WORK ITEM | For every line below that includes the word "VCTRL", add one; report the final number and nothing else.

[Excerpts from a dataset]
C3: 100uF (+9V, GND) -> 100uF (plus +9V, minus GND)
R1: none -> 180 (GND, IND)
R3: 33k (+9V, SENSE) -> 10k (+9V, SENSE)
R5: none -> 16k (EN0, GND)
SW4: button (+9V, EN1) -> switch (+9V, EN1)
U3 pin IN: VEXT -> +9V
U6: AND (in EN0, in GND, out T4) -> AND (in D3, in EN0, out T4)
---
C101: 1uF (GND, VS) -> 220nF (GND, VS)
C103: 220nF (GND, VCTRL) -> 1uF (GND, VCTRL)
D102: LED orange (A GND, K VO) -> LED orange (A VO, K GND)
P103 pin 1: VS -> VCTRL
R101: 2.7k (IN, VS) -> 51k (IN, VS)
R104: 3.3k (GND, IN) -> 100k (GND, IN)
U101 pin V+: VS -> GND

EXERCISE RESULT | 2